╔══

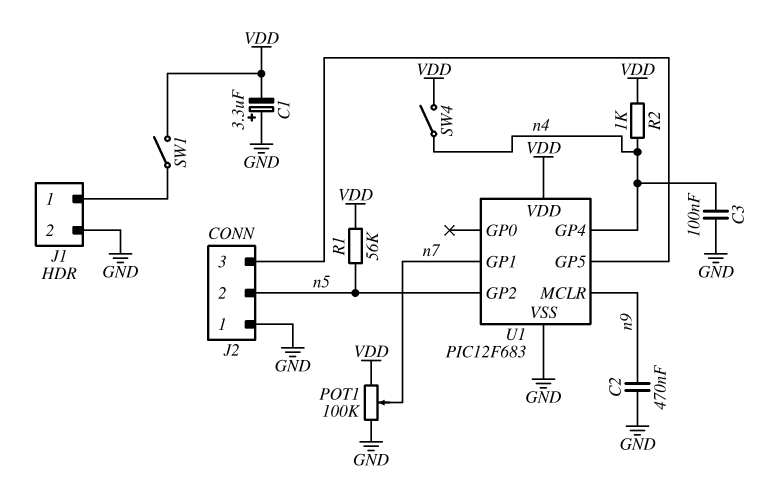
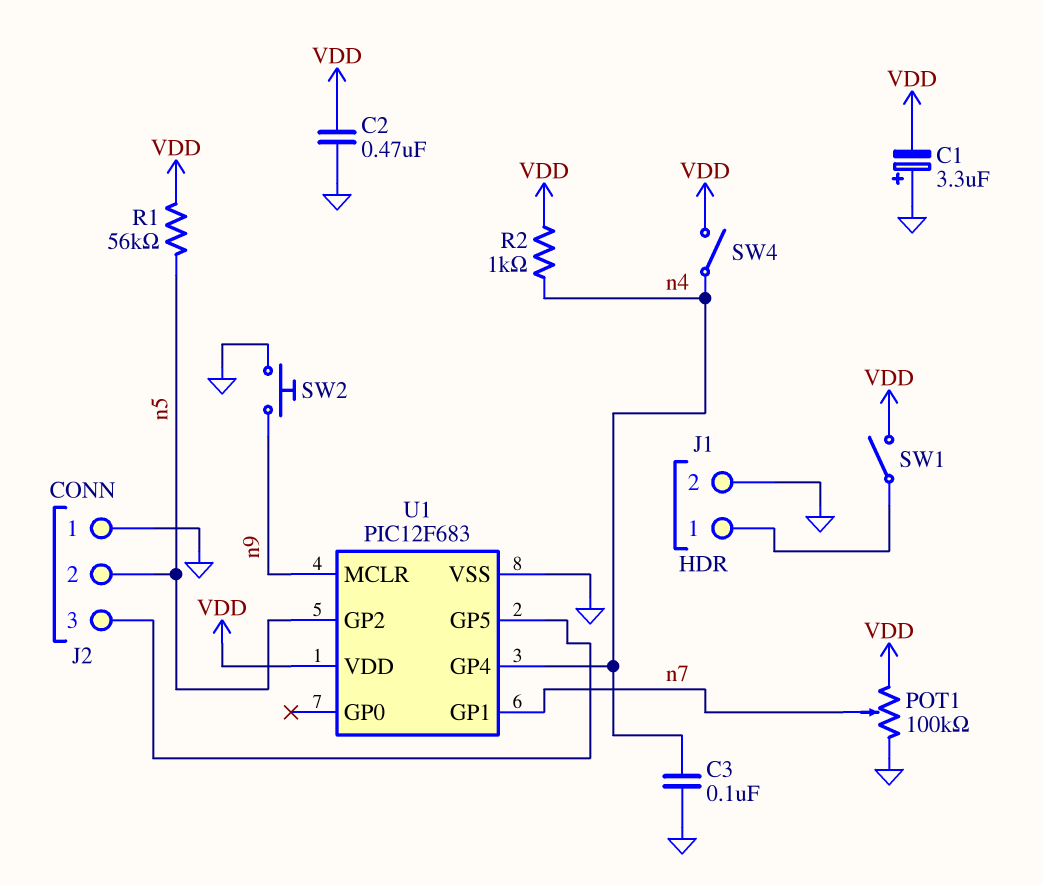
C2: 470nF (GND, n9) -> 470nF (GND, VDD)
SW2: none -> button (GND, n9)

╚══
╔══

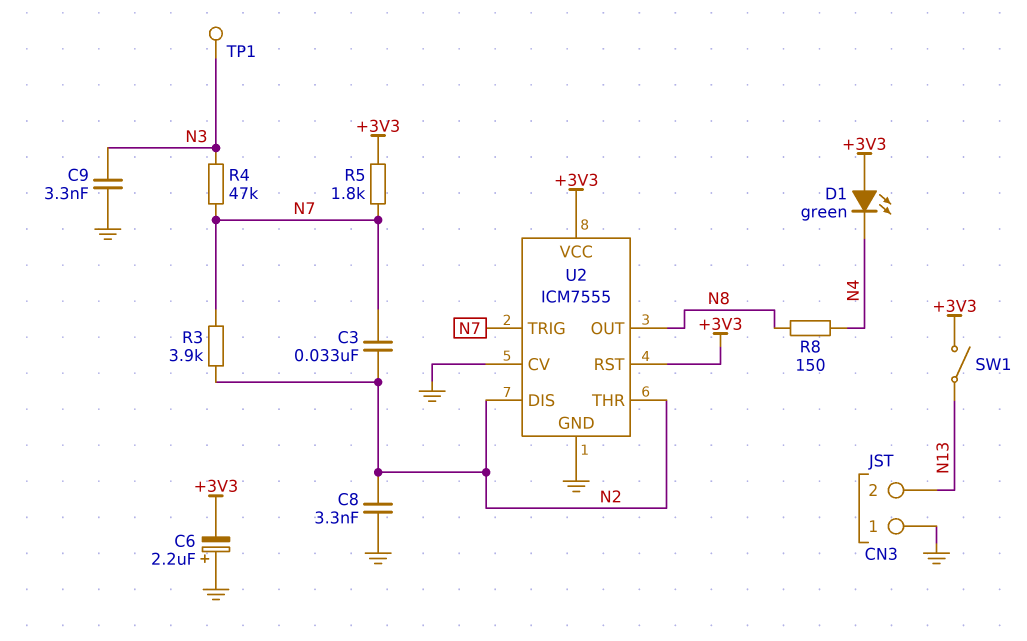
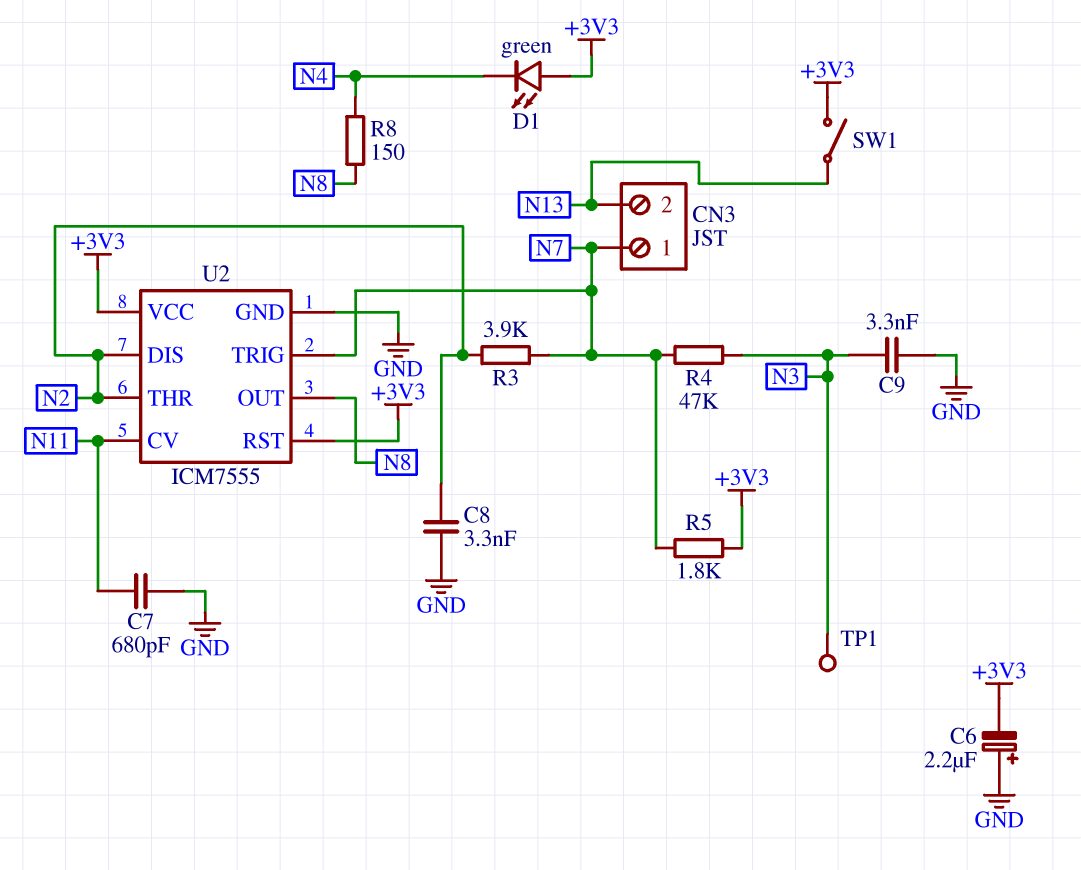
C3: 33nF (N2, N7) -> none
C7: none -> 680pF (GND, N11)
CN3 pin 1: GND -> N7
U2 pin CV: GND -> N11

╚══

### ASSIGNMENT
Everything from the line with "C2: 470nF (GND, n9) -> 470nF (GND, VDD)" through the line with "SW2: none -> button (GND, n9)" in the listing above must be retyped exactly, with nothing added.

### EXERCISE RESULT
C2: 470nF (GND, n9) -> 470nF (GND, VDD)
SW2: none -> button (GND, n9)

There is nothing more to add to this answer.